▶ _Exercise_: Beginning with the line of the entries below that holds "IC1 pin CV: none -> GND" and ending with the line that holds "P3 pin 2: n16 -> n4", transcribe each line exactly as written. Pictures stay out.

▶ _Data for this exercise_:
....
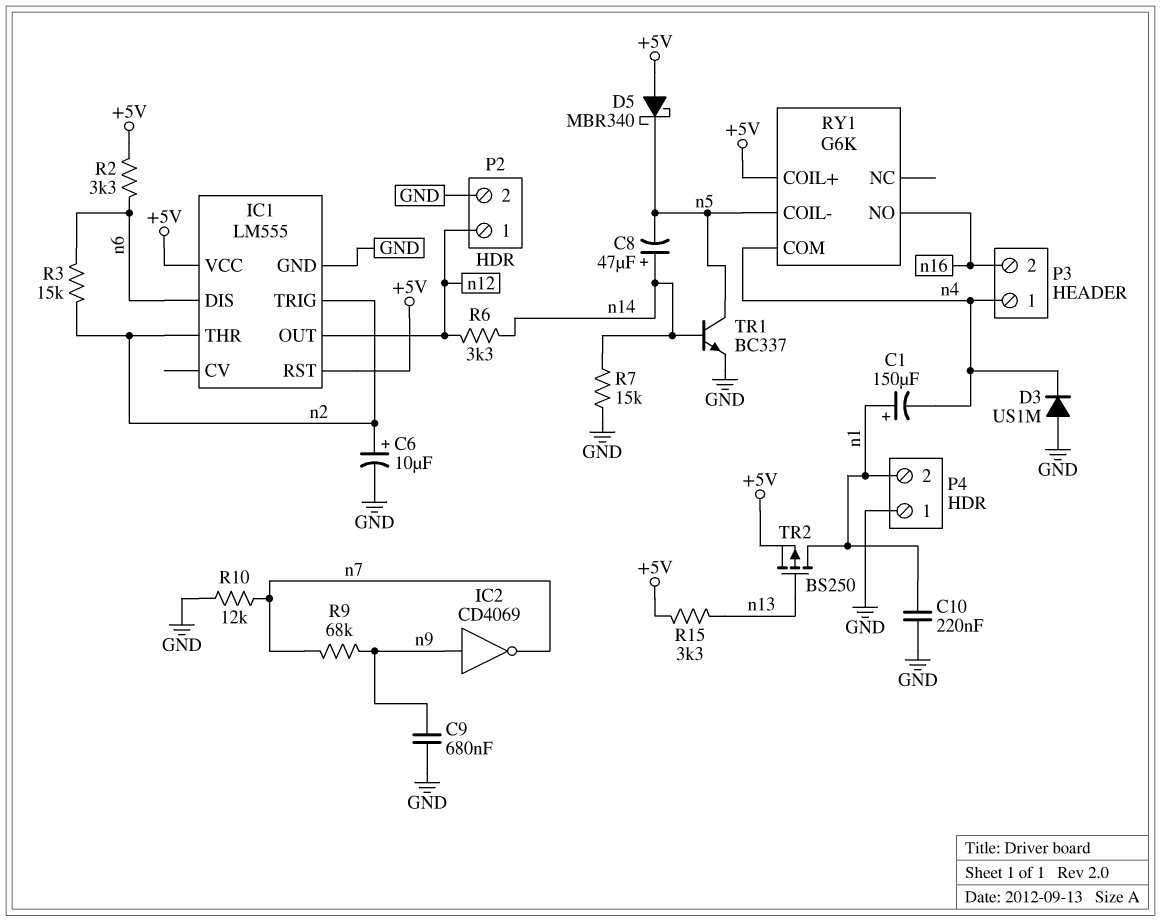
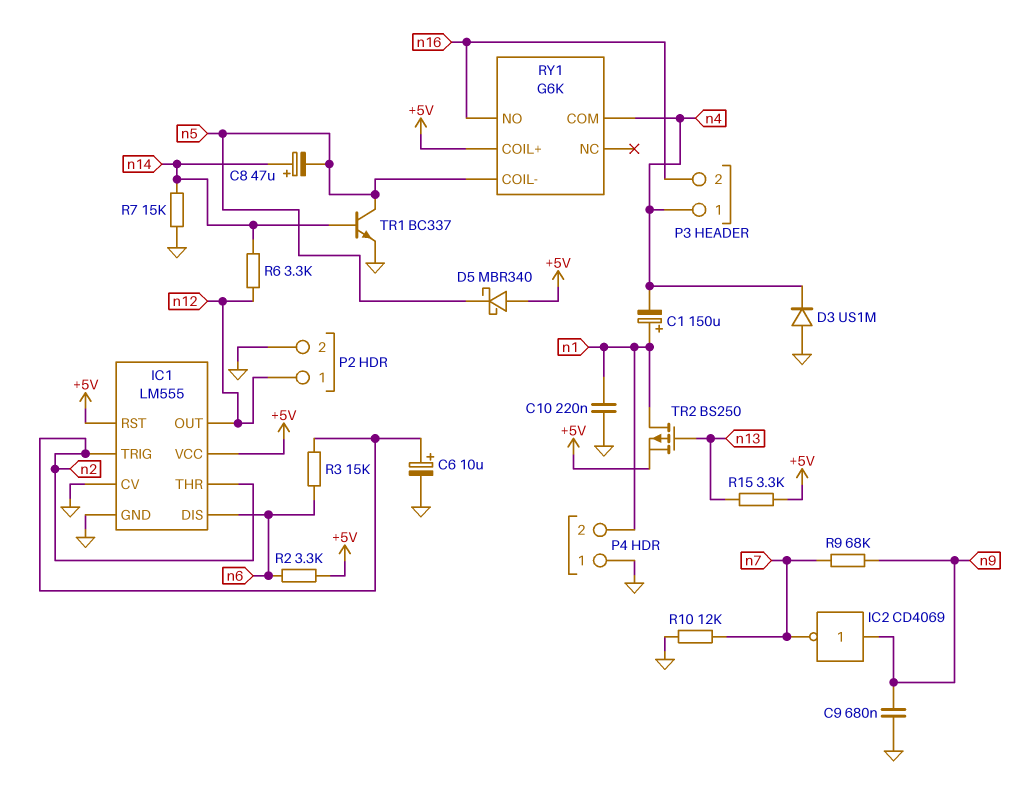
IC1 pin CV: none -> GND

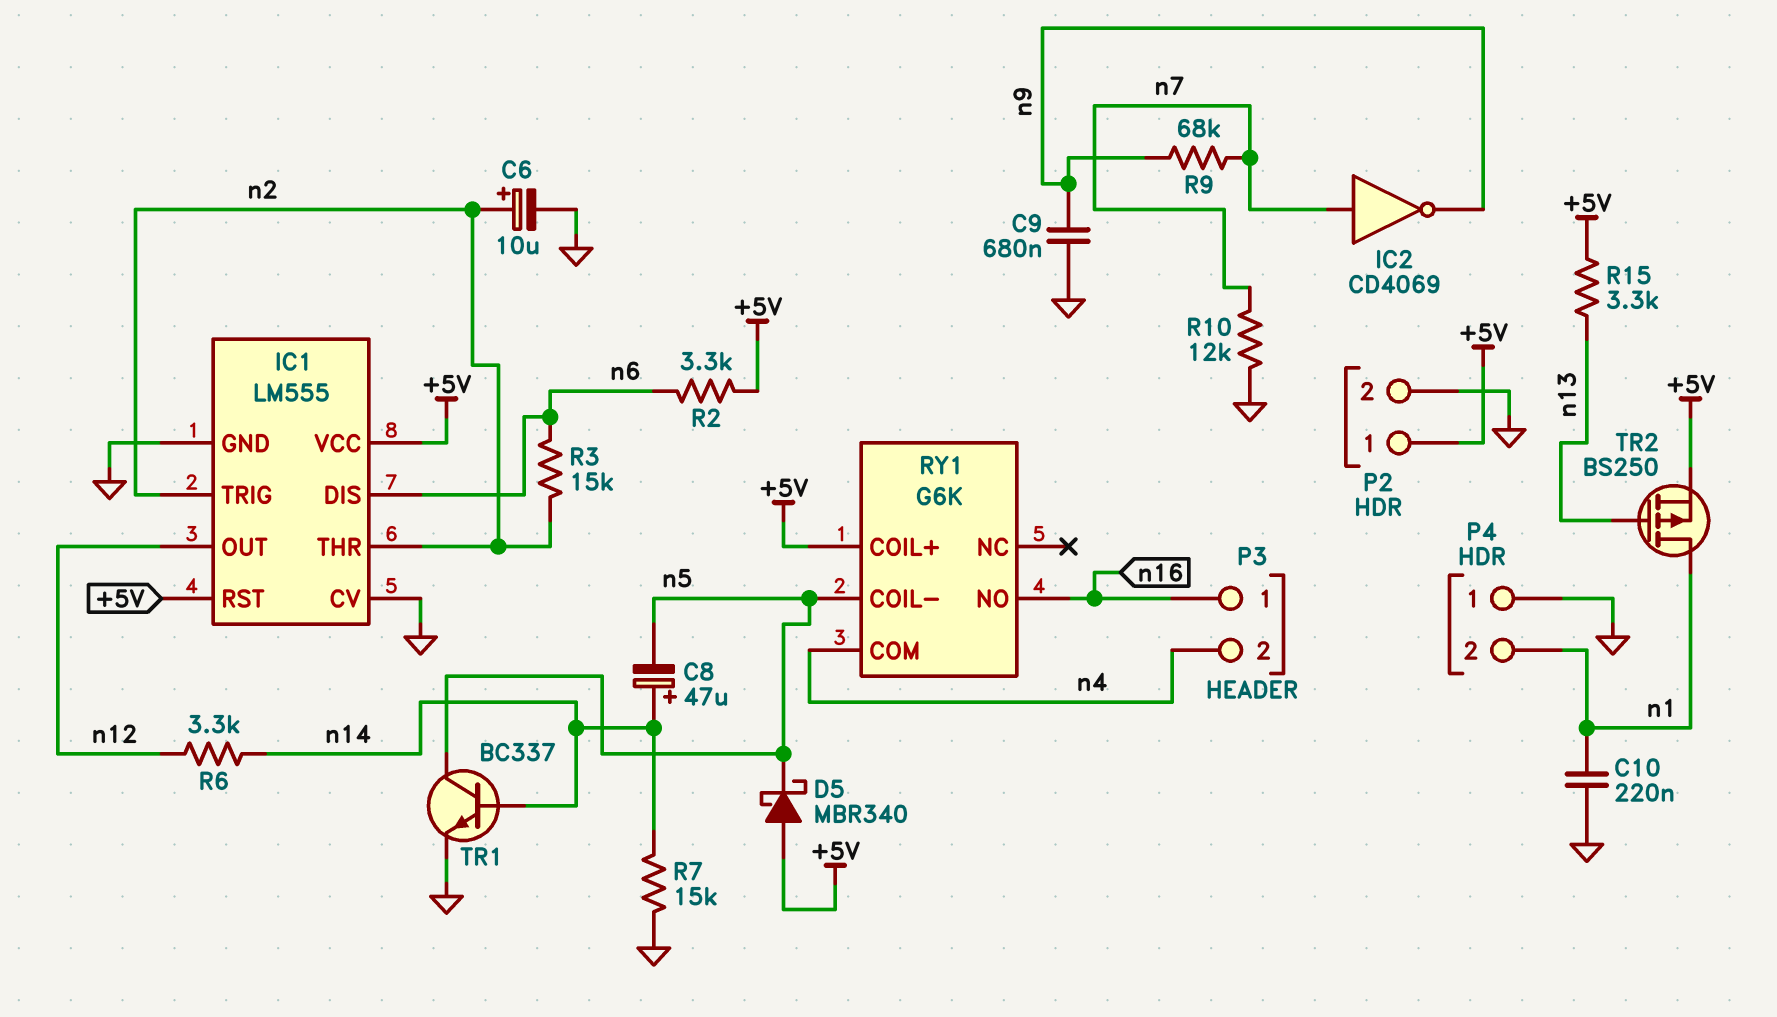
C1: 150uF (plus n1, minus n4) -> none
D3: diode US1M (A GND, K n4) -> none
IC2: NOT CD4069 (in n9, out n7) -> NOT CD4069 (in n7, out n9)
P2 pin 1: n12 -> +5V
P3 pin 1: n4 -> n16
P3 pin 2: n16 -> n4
....
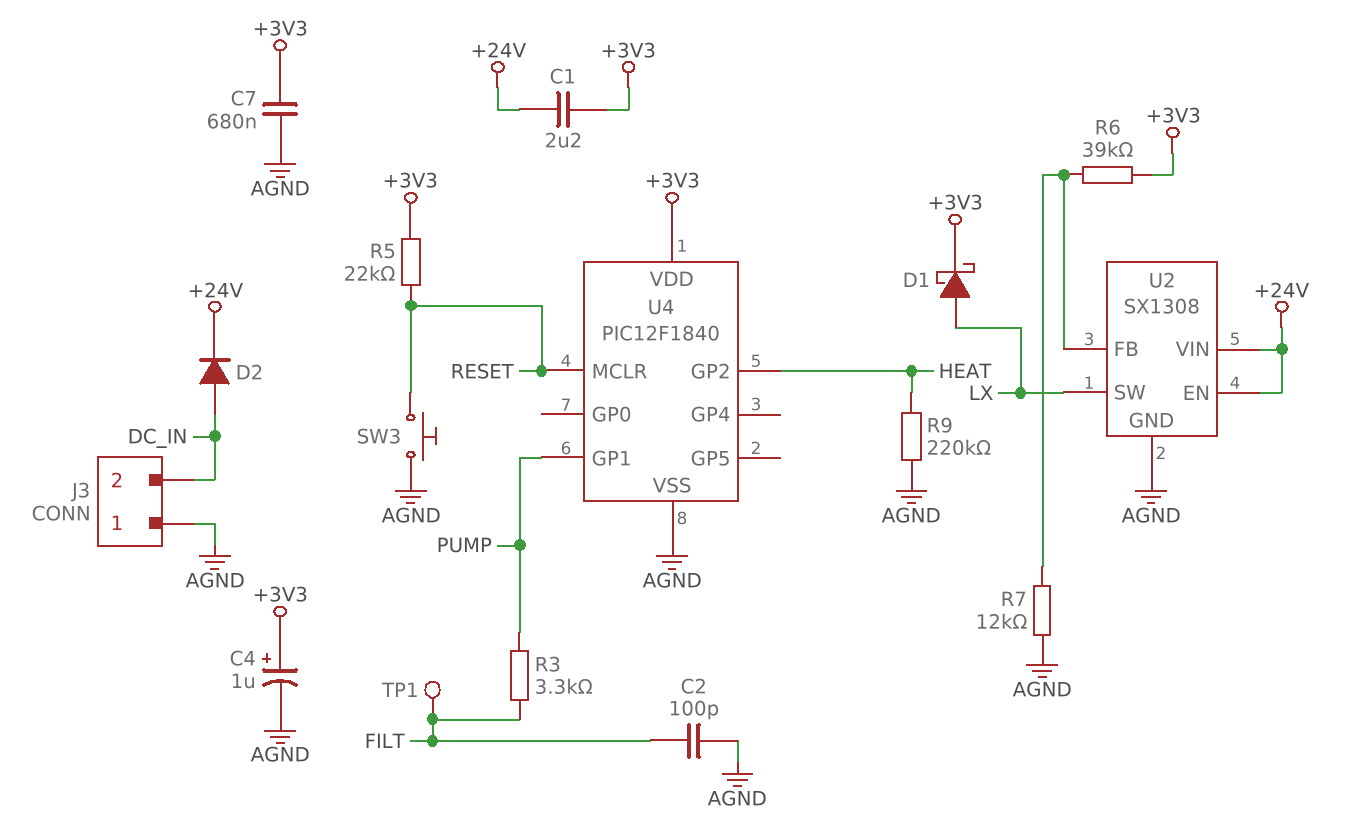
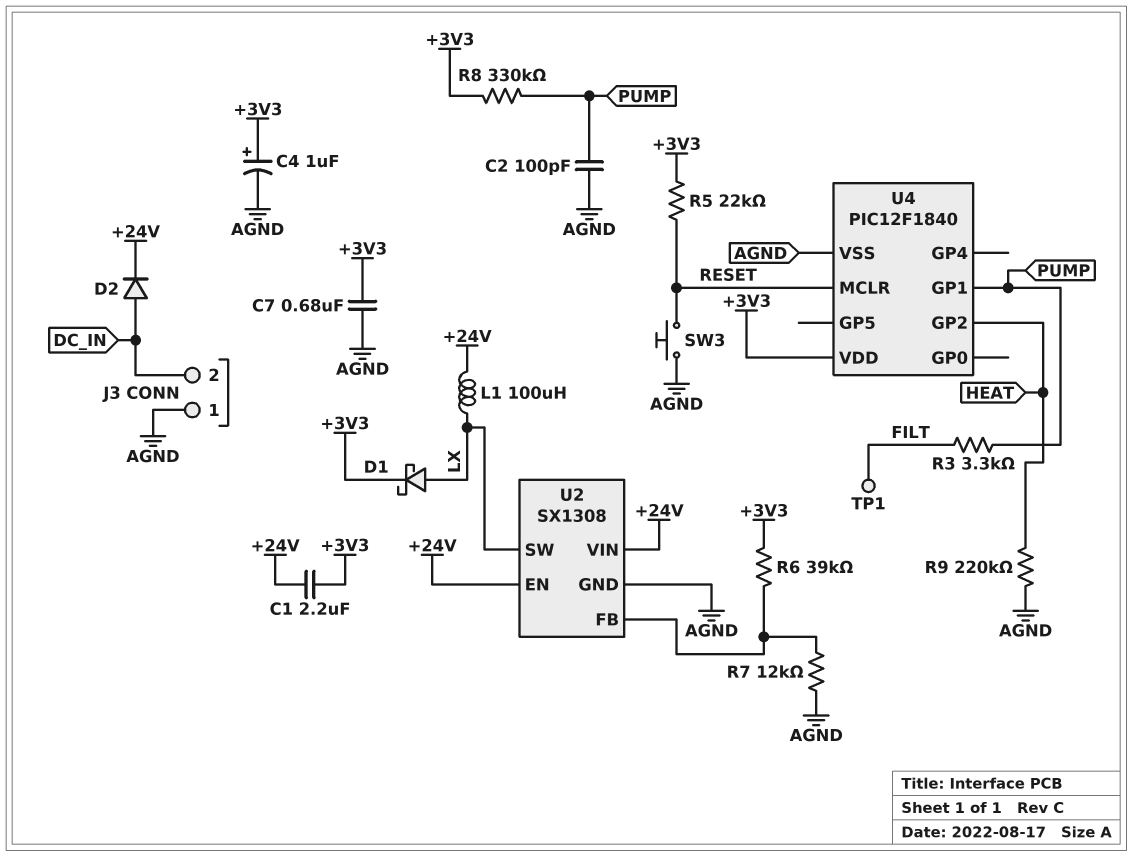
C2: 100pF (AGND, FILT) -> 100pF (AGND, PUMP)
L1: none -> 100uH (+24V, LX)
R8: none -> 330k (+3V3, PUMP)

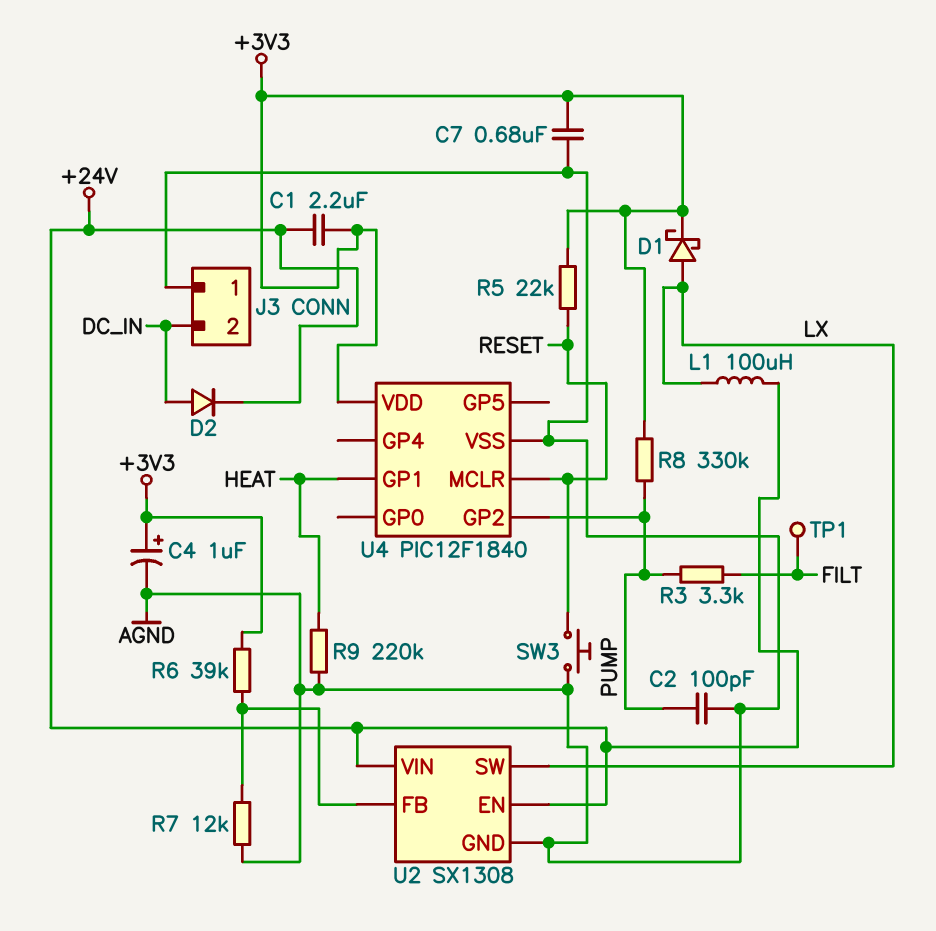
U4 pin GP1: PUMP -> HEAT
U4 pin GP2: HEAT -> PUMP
....
▶ _Response to the task_:
IC1 pin CV: none -> GND

C1: 150uF (plus n1, minus n4) -> none
D3: diode US1M (A GND, K n4) -> none
IC2: NOT CD4069 (in n9, out n7) -> NOT CD4069 (in n7, out n9)
P2 pin 1: n12 -> +5V
P3 pin 1: n4 -> n16
P3 pin 2: n16 -> n4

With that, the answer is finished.